*** Block opens ***

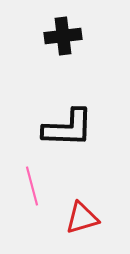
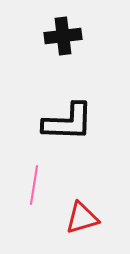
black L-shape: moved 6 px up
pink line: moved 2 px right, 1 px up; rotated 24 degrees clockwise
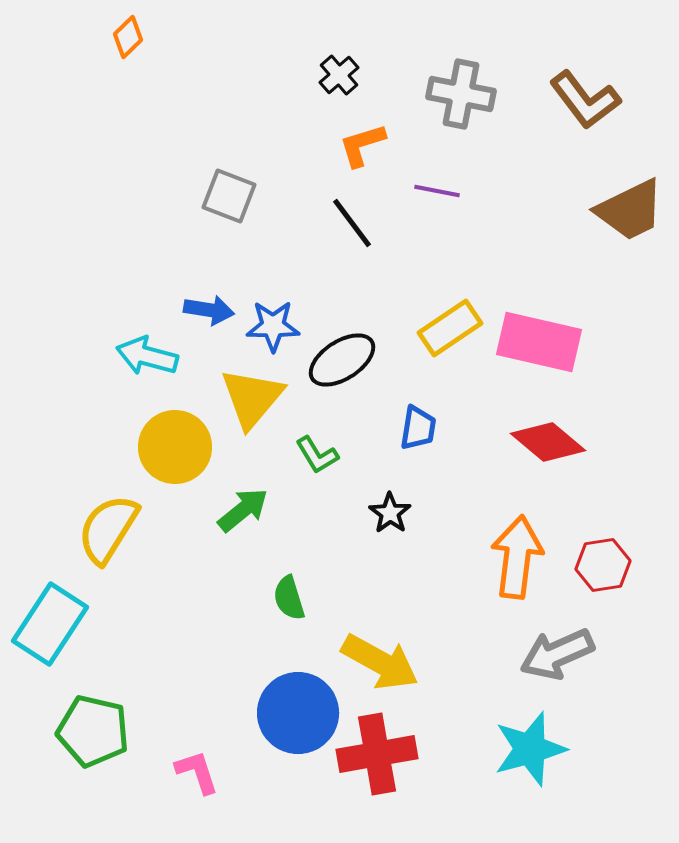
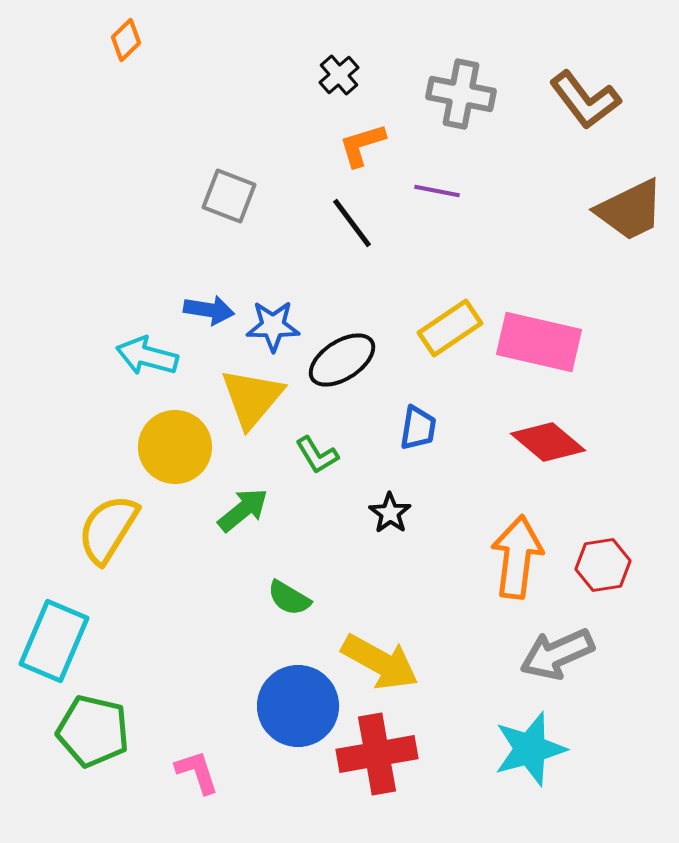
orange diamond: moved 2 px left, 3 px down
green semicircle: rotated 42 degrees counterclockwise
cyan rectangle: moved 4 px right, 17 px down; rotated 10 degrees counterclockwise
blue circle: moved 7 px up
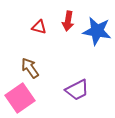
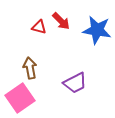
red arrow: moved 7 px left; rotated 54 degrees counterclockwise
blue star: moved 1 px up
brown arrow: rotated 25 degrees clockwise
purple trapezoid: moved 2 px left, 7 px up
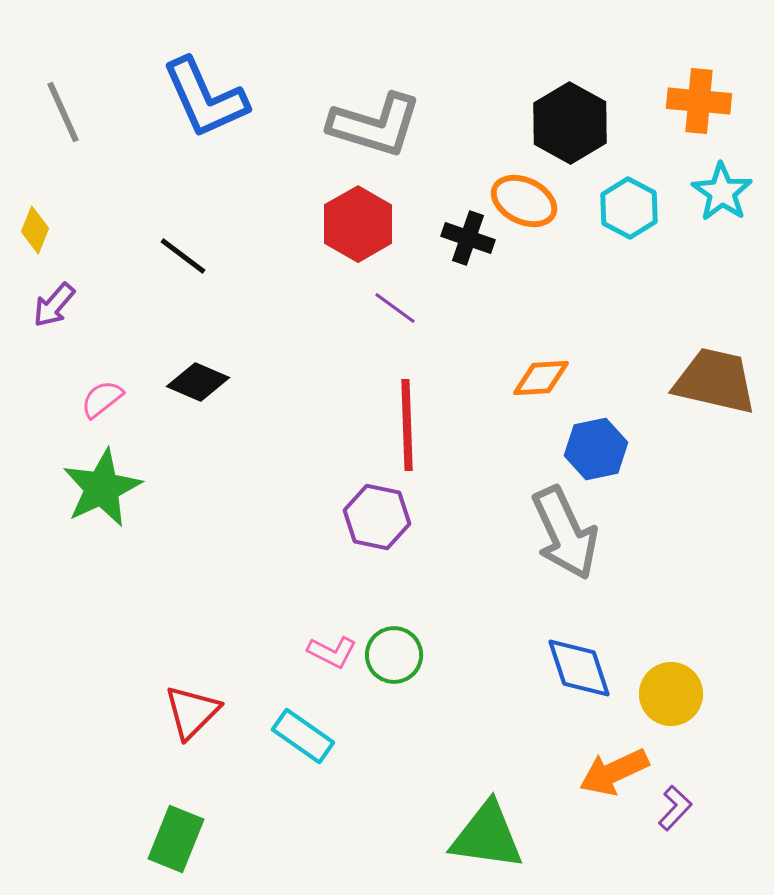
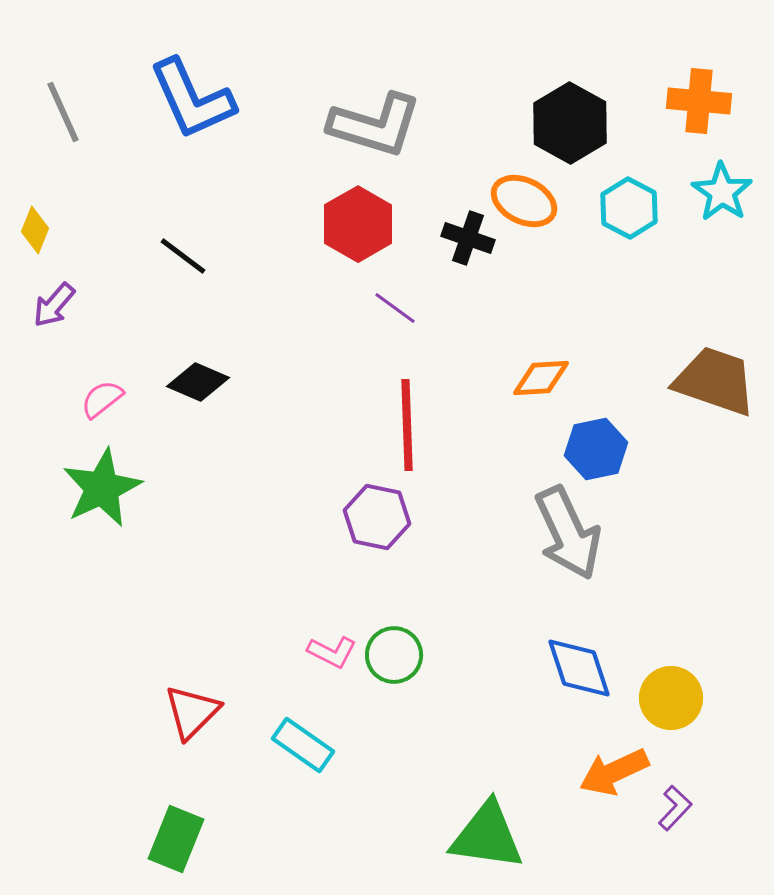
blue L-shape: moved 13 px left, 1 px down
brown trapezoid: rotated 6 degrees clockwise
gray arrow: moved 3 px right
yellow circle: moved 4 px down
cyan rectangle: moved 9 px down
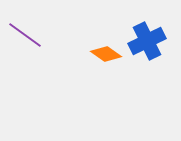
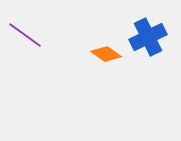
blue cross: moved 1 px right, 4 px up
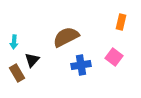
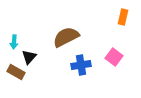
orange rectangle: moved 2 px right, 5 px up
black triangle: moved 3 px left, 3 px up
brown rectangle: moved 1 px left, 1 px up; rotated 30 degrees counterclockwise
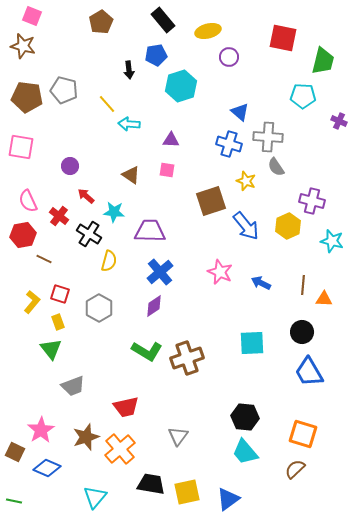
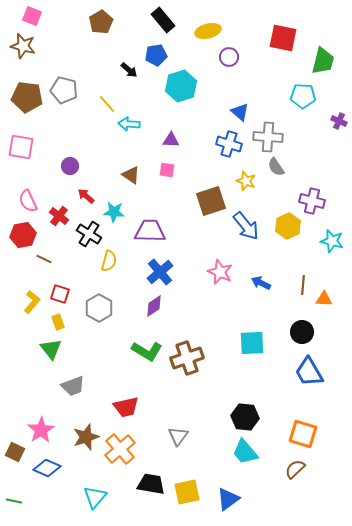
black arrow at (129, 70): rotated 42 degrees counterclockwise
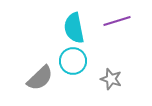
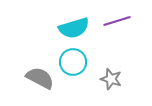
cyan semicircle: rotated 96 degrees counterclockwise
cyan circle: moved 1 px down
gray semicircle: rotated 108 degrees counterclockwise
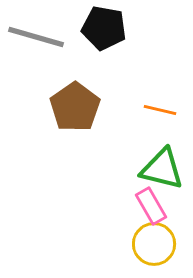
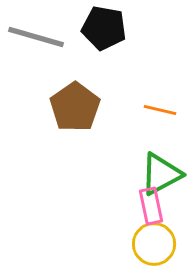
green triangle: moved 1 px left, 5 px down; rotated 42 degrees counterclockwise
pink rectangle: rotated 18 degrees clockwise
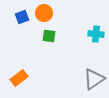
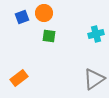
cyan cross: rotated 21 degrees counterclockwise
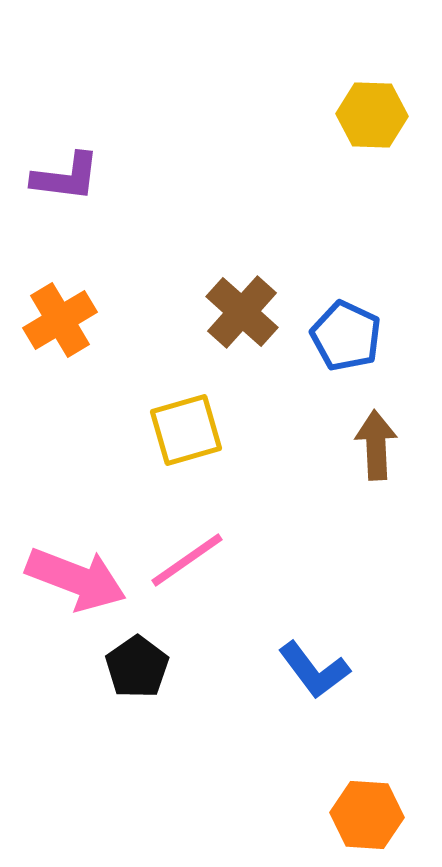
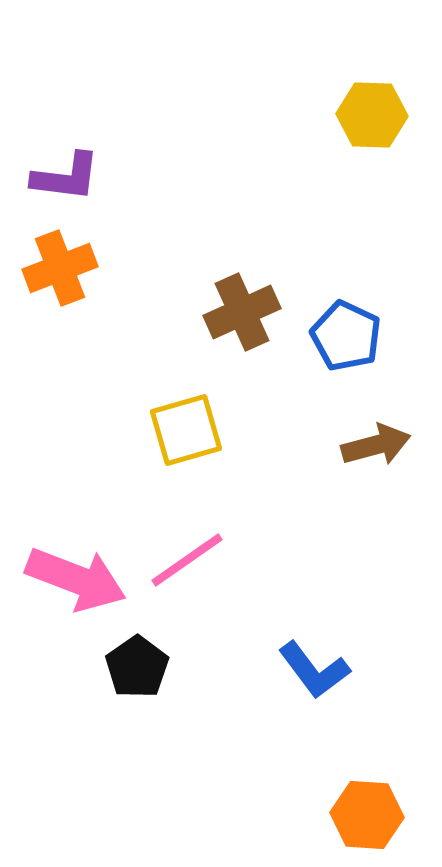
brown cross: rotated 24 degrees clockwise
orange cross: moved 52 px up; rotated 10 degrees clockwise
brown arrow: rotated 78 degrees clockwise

*** Block closes ***

YOUR INSTRUCTIONS » Search the listing for the word "counterclockwise". Copy every line in which it occurs.

YOUR SOLUTION »
green semicircle: rotated 42 degrees counterclockwise
cyan rectangle: moved 4 px right, 17 px down; rotated 10 degrees counterclockwise
red arrow: moved 7 px left; rotated 54 degrees counterclockwise
brown rectangle: moved 1 px left, 1 px up; rotated 30 degrees counterclockwise
black arrow at (129, 70): rotated 42 degrees counterclockwise
cyan semicircle: rotated 96 degrees counterclockwise
gray semicircle: rotated 108 degrees counterclockwise
green triangle: moved 1 px left, 5 px down; rotated 42 degrees counterclockwise
cyan cross: rotated 21 degrees counterclockwise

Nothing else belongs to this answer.